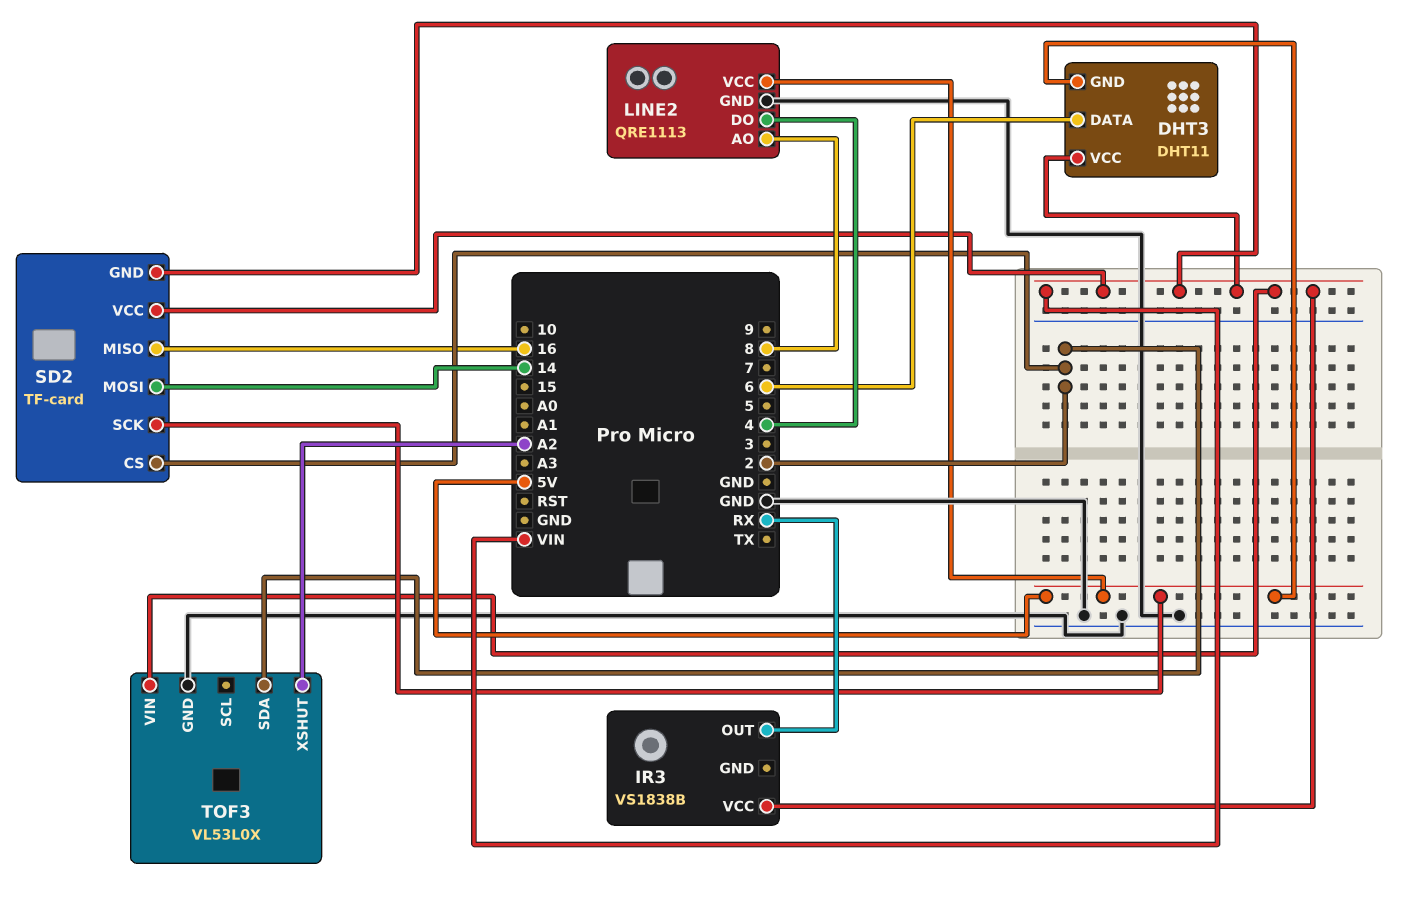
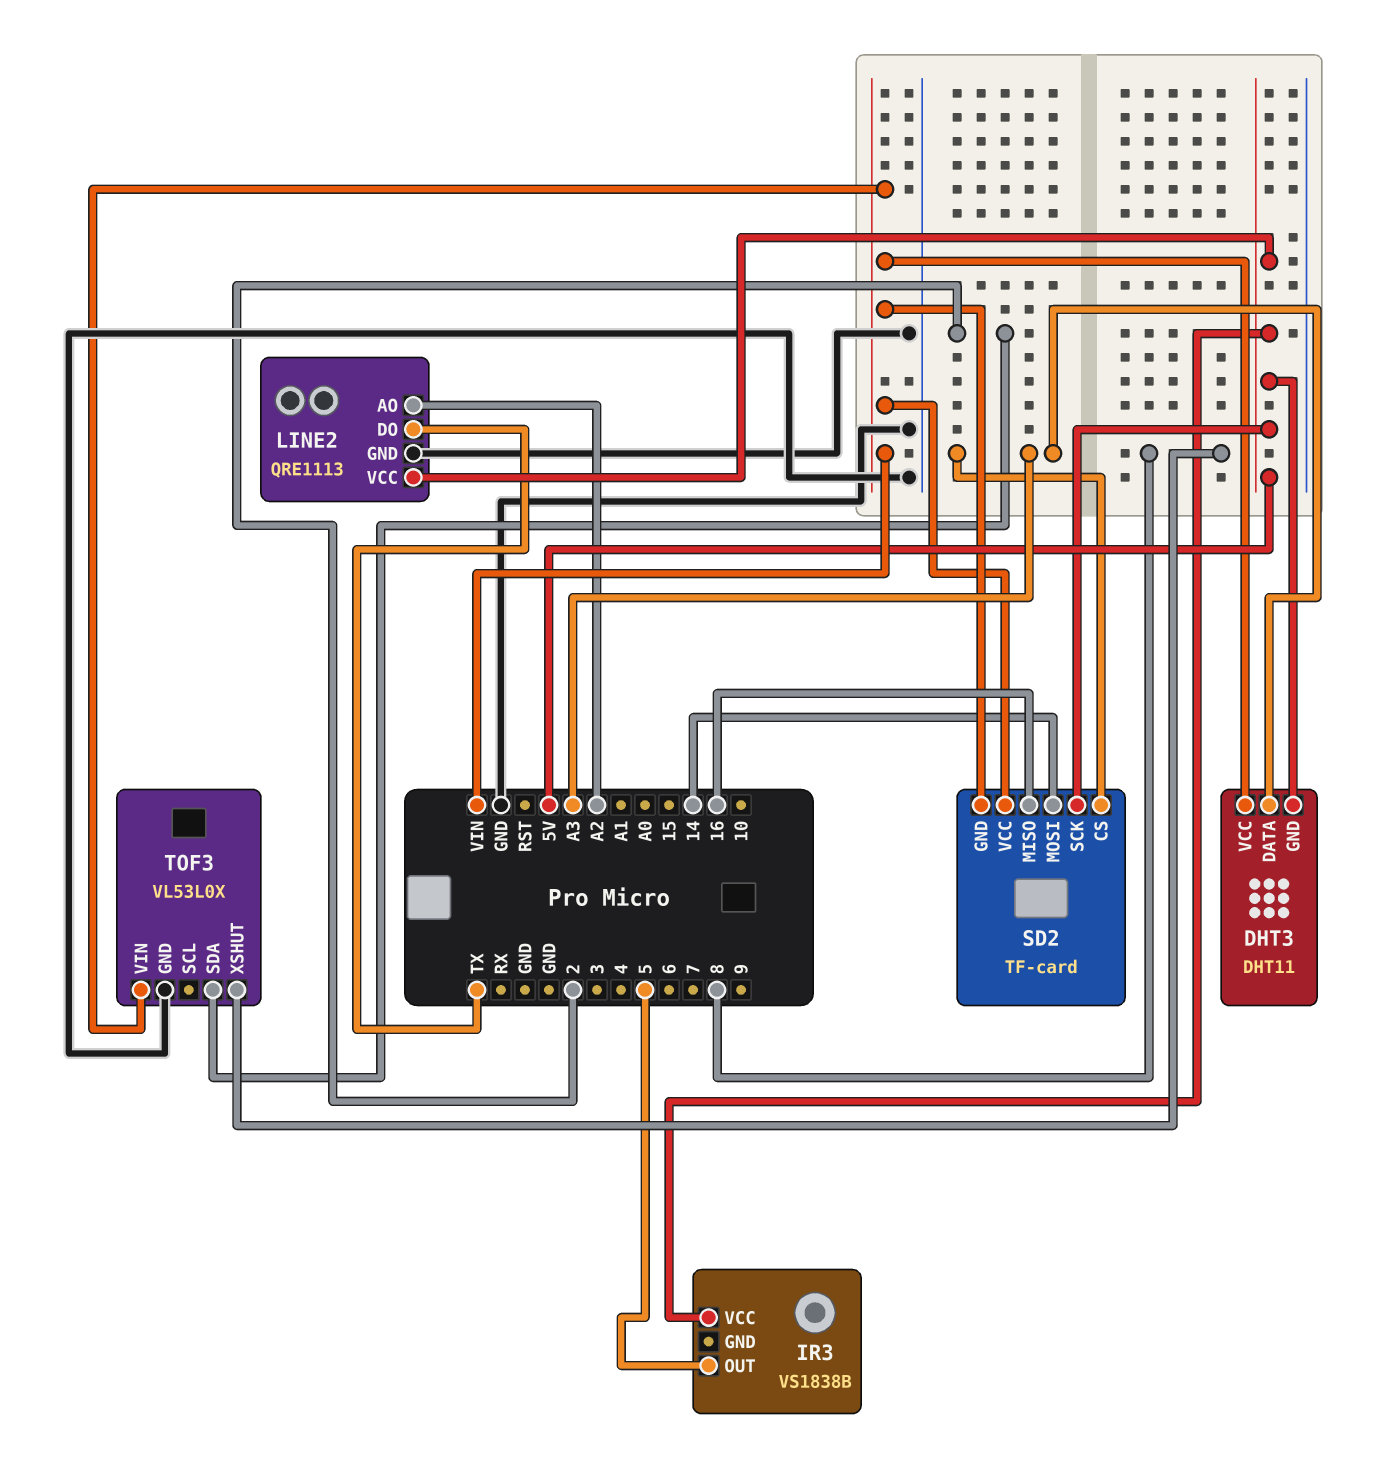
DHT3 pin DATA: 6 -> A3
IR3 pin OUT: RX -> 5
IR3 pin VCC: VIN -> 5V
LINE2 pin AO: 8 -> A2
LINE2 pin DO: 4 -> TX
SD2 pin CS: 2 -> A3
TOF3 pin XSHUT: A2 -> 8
◇ ◇ ◇ ◇ ◇
Return the material in full and unaltered, minus its pictures.

→ RESPONSE AREA:
DHT3 pin DATA: 6 -> A3
IR3 pin OUT: RX -> 5
IR3 pin VCC: VIN -> 5V
LINE2 pin AO: 8 -> A2
LINE2 pin DO: 4 -> TX
SD2 pin CS: 2 -> A3
TOF3 pin XSHUT: A2 -> 8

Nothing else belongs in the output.